» TASK GOAL
Copy out every line of the listing below word for word, leaving out the pictures.
[start of RECORDS FOR PROCESSING]
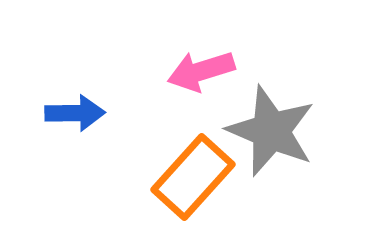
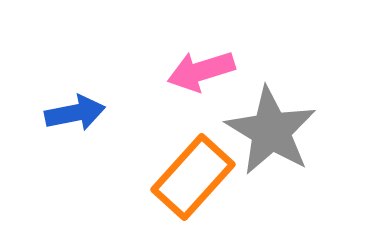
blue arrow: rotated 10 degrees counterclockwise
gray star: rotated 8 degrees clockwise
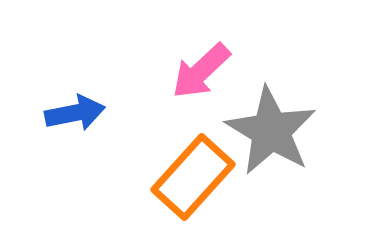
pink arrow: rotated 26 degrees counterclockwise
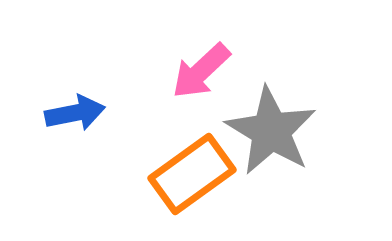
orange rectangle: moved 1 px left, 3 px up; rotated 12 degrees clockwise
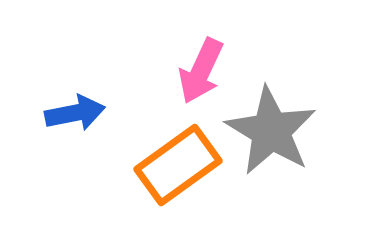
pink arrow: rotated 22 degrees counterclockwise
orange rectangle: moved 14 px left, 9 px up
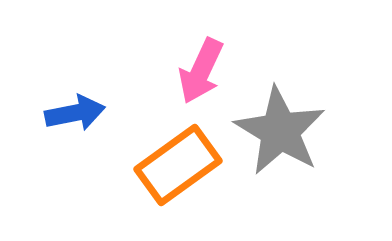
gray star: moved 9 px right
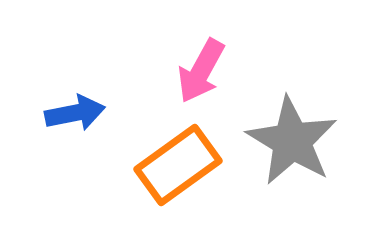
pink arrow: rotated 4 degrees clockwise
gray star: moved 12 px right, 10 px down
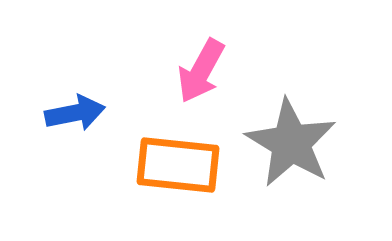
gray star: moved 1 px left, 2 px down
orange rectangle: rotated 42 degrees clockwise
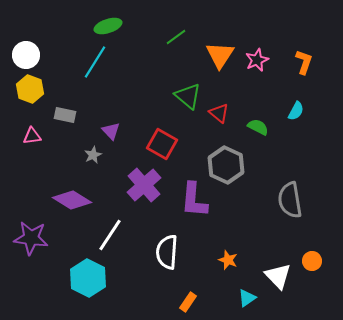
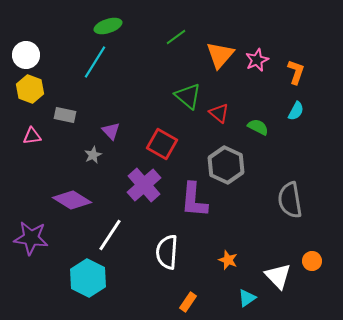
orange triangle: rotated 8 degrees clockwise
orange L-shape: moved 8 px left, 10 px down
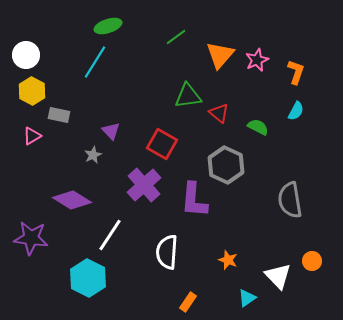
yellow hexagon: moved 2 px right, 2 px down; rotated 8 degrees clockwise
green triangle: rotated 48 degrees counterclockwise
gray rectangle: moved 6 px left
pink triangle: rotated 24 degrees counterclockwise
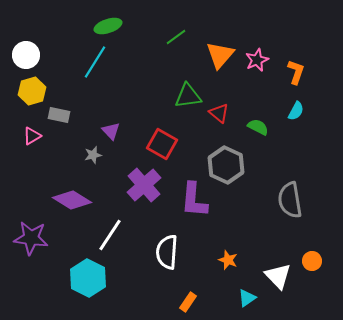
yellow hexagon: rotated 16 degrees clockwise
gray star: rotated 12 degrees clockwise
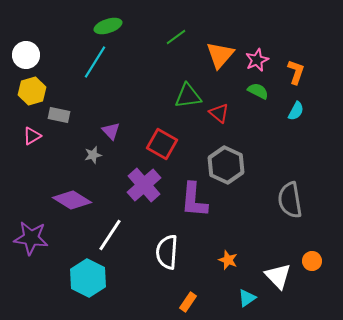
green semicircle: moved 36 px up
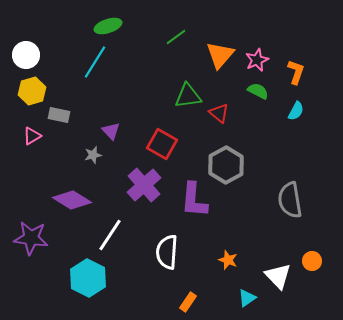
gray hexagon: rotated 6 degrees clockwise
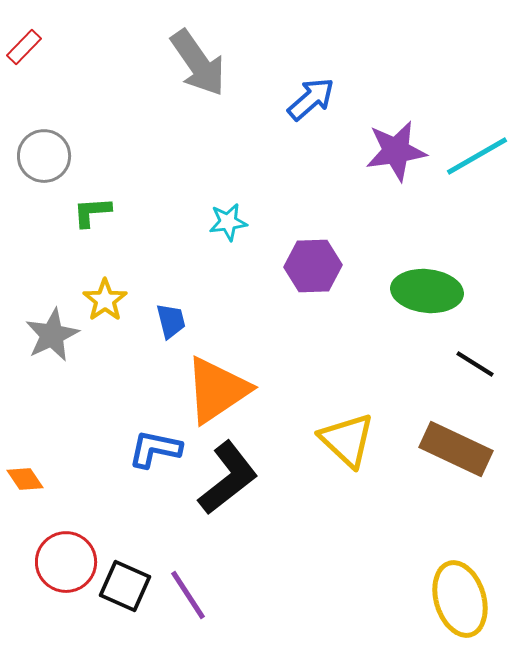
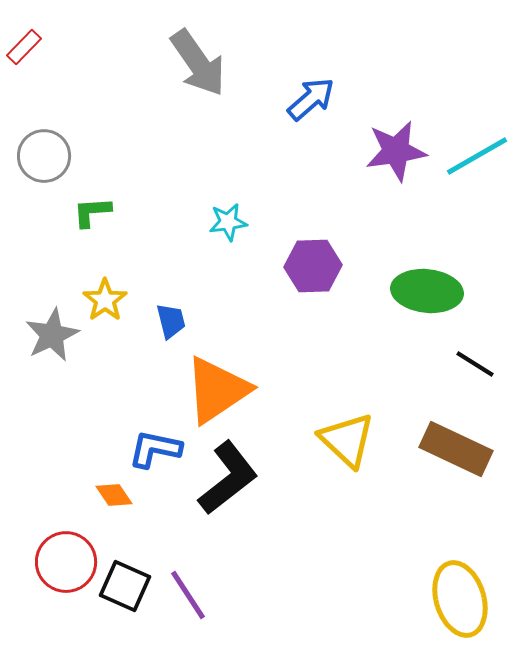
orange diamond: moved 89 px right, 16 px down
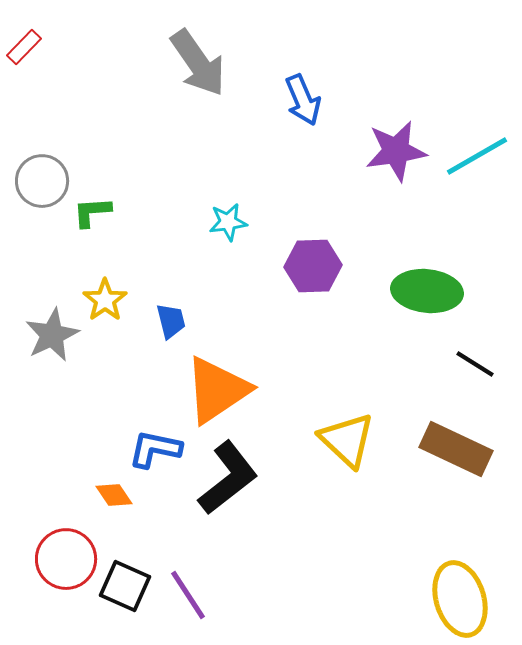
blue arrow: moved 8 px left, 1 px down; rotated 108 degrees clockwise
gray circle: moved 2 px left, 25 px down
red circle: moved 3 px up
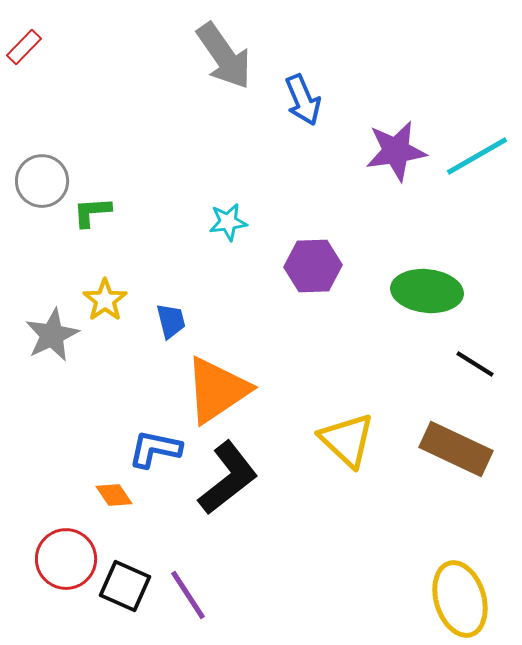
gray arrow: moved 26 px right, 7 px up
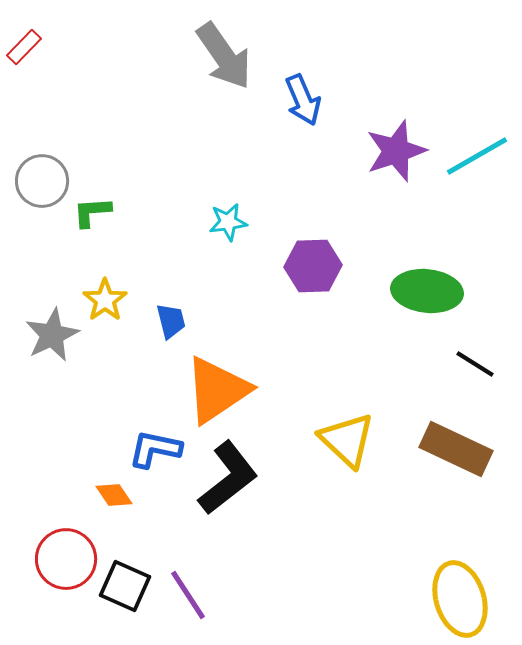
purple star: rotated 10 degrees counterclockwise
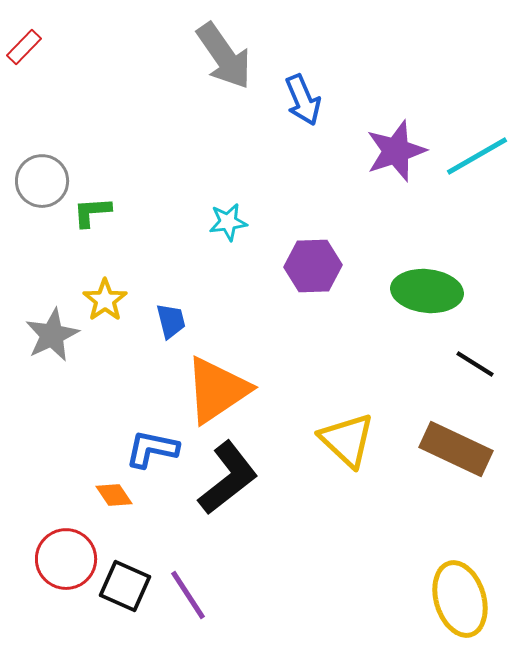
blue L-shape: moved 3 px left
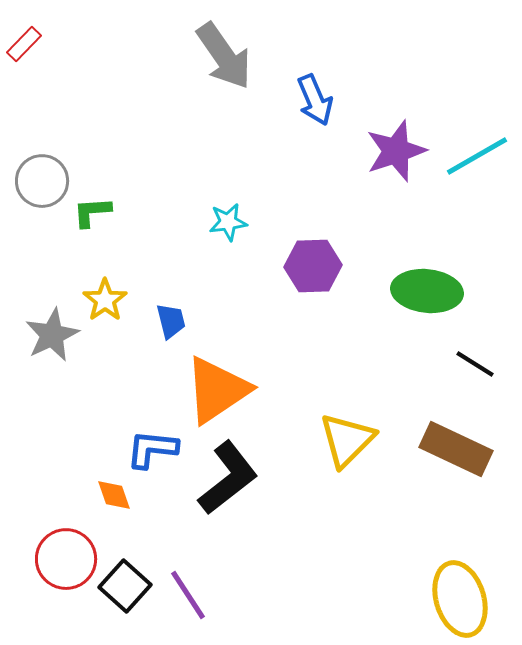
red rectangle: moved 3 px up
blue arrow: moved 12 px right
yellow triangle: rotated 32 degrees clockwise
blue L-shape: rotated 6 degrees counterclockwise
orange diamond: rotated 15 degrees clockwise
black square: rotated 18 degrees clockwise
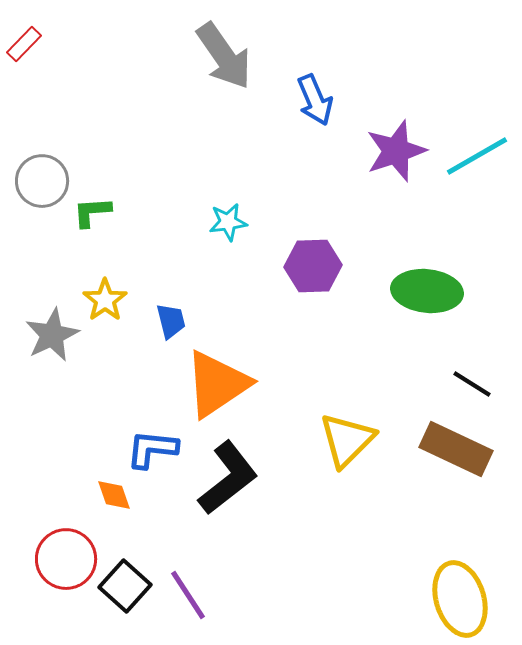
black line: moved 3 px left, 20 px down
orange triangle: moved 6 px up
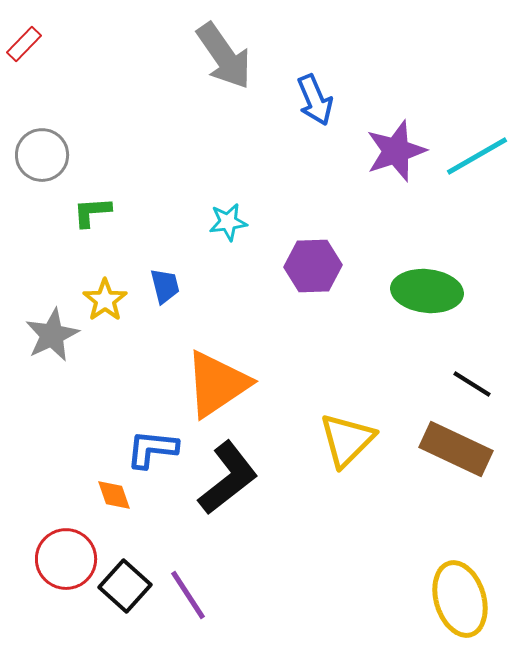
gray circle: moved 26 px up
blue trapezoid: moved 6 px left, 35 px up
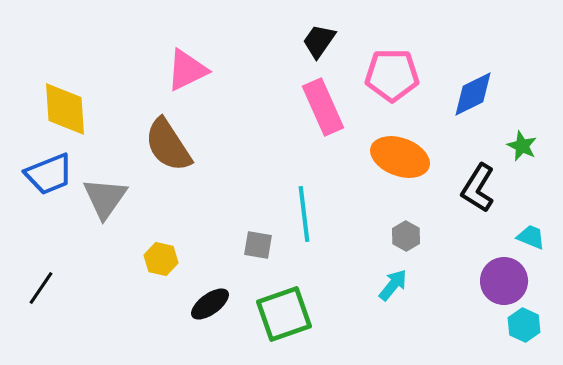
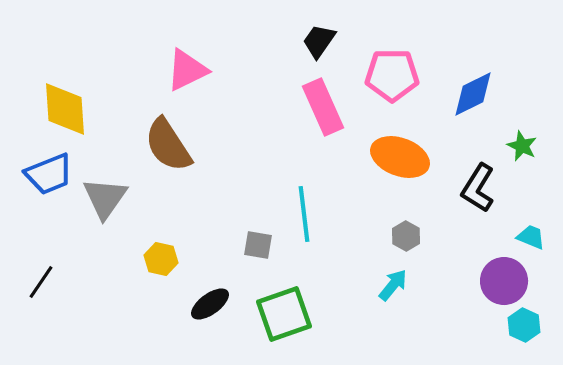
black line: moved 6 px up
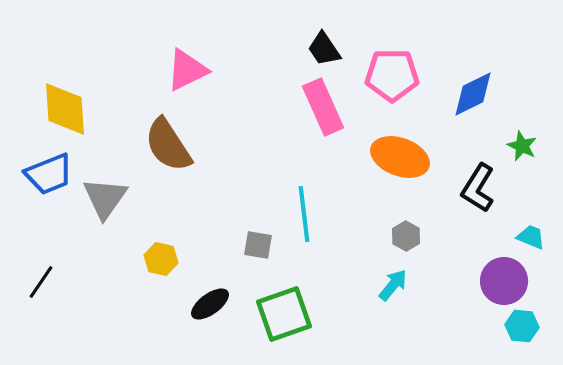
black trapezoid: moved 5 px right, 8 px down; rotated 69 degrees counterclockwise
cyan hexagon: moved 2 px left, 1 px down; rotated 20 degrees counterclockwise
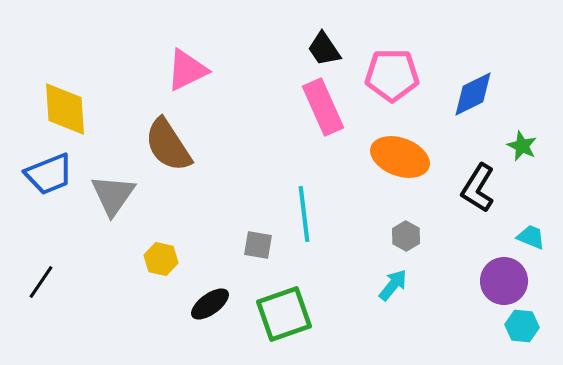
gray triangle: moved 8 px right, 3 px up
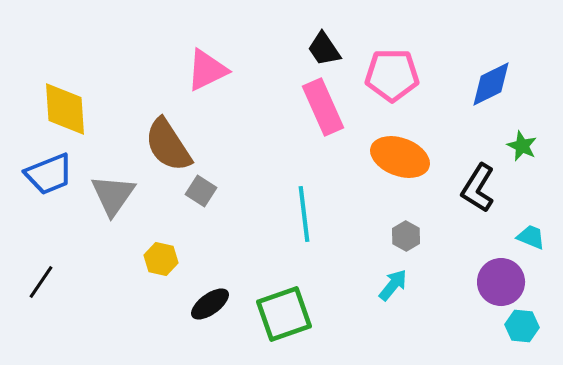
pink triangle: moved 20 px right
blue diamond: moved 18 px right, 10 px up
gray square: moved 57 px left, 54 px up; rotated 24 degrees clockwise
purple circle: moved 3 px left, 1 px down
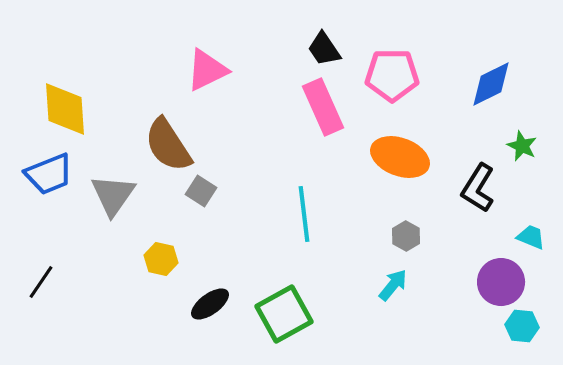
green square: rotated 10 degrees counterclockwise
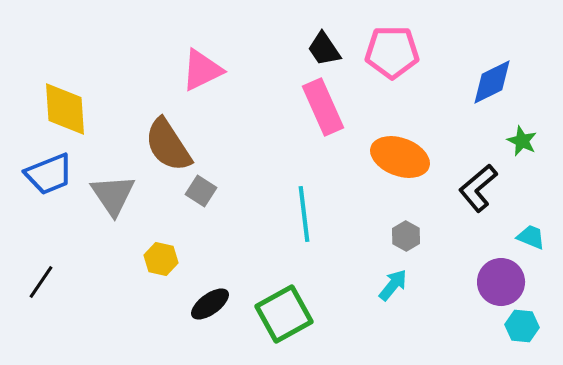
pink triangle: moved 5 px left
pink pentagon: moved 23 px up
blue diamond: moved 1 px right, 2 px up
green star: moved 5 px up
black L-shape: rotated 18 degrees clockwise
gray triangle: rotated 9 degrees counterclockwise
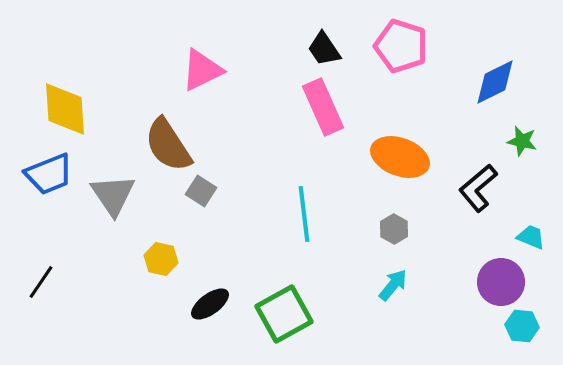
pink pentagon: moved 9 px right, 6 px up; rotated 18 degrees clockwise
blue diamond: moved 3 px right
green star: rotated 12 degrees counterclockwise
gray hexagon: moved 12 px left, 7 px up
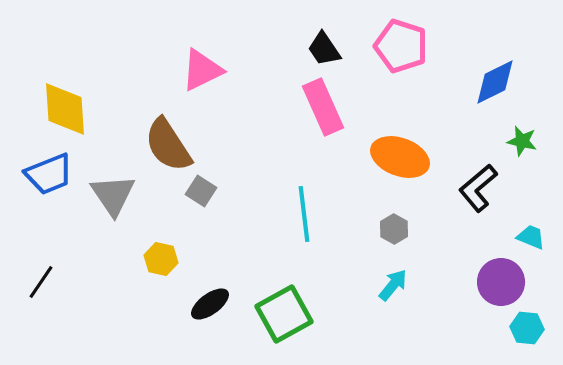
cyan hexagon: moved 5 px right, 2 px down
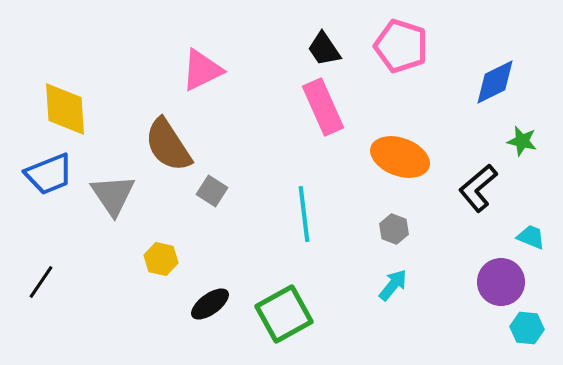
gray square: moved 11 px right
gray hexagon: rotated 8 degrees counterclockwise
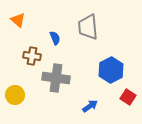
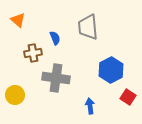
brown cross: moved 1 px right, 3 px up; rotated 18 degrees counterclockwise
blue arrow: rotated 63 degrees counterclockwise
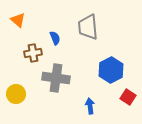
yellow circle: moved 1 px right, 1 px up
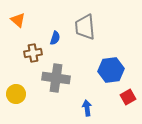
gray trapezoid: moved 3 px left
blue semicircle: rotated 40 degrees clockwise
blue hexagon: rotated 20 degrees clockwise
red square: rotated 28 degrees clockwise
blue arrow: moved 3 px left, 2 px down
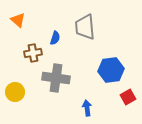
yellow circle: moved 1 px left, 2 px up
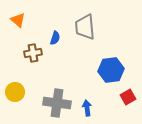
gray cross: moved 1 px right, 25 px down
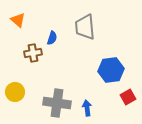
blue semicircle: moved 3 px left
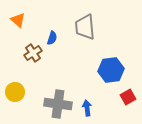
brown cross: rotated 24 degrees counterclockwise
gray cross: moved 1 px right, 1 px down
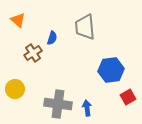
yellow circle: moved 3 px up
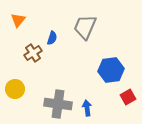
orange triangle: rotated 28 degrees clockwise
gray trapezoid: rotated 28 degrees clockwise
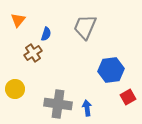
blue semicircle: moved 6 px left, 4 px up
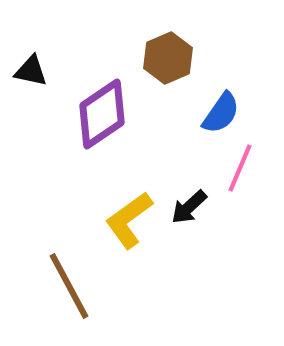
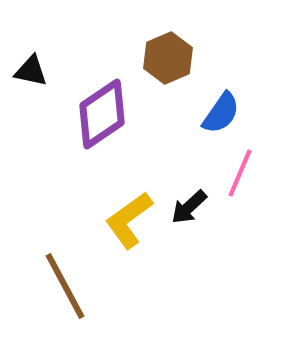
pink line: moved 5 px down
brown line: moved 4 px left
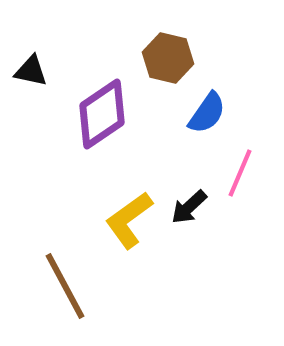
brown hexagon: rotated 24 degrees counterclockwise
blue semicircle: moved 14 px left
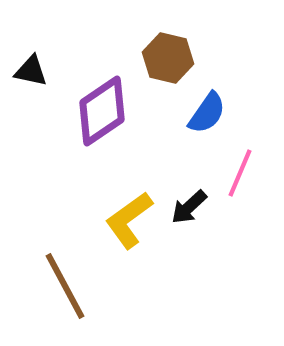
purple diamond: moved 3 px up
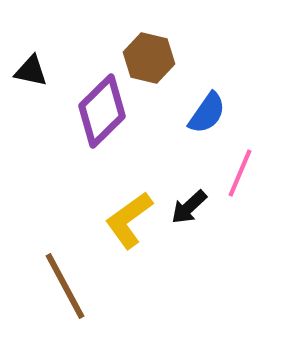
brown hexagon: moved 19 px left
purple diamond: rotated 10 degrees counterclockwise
[end of RECORDS FOR PROCESSING]
» EXERCISE ANSWER
blue arrow: rotated 10 degrees counterclockwise
gray star: rotated 8 degrees clockwise
pink arrow: rotated 26 degrees counterclockwise
orange rectangle: moved 1 px left, 3 px up; rotated 12 degrees clockwise
pink arrow: rotated 22 degrees counterclockwise
orange rectangle: moved 14 px left, 9 px up
gray star: moved 9 px right
pink arrow: rotated 4 degrees clockwise
gray star: moved 12 px right, 10 px down
gray star: moved 1 px left, 2 px down
orange rectangle: rotated 42 degrees clockwise
orange triangle: rotated 8 degrees clockwise
orange L-shape: moved 8 px left, 10 px down
yellow hexagon: moved 2 px right, 2 px down; rotated 8 degrees clockwise
green triangle: rotated 48 degrees counterclockwise
gray rectangle: moved 6 px left
pink triangle: rotated 24 degrees counterclockwise
yellow hexagon: rotated 16 degrees clockwise
gray star: rotated 12 degrees clockwise
green semicircle: moved 36 px up
gray hexagon: rotated 6 degrees clockwise
orange diamond: moved 89 px right, 16 px down
blue arrow: moved 8 px left, 1 px down; rotated 108 degrees clockwise
gray circle: moved 2 px left, 25 px down
red circle: moved 3 px up
gray arrow: moved 26 px right, 7 px up
purple star: rotated 10 degrees counterclockwise
blue L-shape: moved 3 px left
red rectangle: moved 3 px up
blue arrow: moved 12 px right
yellow triangle: rotated 32 degrees clockwise
blue L-shape: rotated 6 degrees counterclockwise
orange diamond: rotated 15 degrees clockwise
black square: rotated 18 degrees clockwise
black line: moved 3 px left, 20 px down
orange triangle: moved 6 px up
gray circle: moved 26 px up
blue trapezoid: moved 6 px left, 35 px up
black line: moved 6 px up
black trapezoid: moved 5 px right, 8 px down; rotated 69 degrees counterclockwise
cyan hexagon: moved 2 px left, 1 px down; rotated 20 degrees counterclockwise
gray triangle: moved 8 px right, 3 px up
pink triangle: moved 20 px right
blue diamond: moved 18 px right, 10 px up
gray square: moved 57 px left, 54 px up; rotated 24 degrees clockwise
purple circle: moved 3 px left, 1 px down
green square: rotated 10 degrees counterclockwise
pink triangle: moved 5 px left
pink pentagon: moved 23 px up
blue diamond: moved 1 px right, 2 px up
green star: moved 5 px up
black L-shape: rotated 18 degrees clockwise
gray triangle: rotated 9 degrees counterclockwise
pink pentagon: moved 9 px right, 6 px up; rotated 18 degrees clockwise
blue diamond: moved 3 px right
green star: rotated 12 degrees counterclockwise
gray hexagon: moved 12 px left, 7 px up
cyan hexagon: moved 5 px right, 2 px down
gray square: moved 11 px right
gray hexagon: rotated 8 degrees counterclockwise
brown cross: moved 1 px right, 3 px up; rotated 18 degrees counterclockwise
blue arrow: rotated 63 degrees counterclockwise
yellow circle: moved 1 px right, 1 px up
gray trapezoid: moved 3 px left
blue semicircle: rotated 40 degrees clockwise
blue hexagon: rotated 20 degrees clockwise
red square: rotated 28 degrees clockwise
blue arrow: moved 3 px left, 2 px down
yellow circle: moved 1 px left, 2 px up
gray cross: moved 1 px right, 25 px down
blue semicircle: moved 3 px left
brown cross: rotated 24 degrees counterclockwise
gray cross: moved 1 px right, 1 px down
yellow circle: moved 3 px up
orange triangle: rotated 28 degrees clockwise
gray trapezoid: rotated 28 degrees clockwise
blue semicircle: moved 6 px left, 4 px up
pink line: moved 5 px down
brown line: moved 4 px left
brown hexagon: rotated 24 degrees counterclockwise
blue semicircle: moved 14 px left
purple diamond: moved 3 px up
brown hexagon: moved 19 px left
purple diamond: rotated 10 degrees counterclockwise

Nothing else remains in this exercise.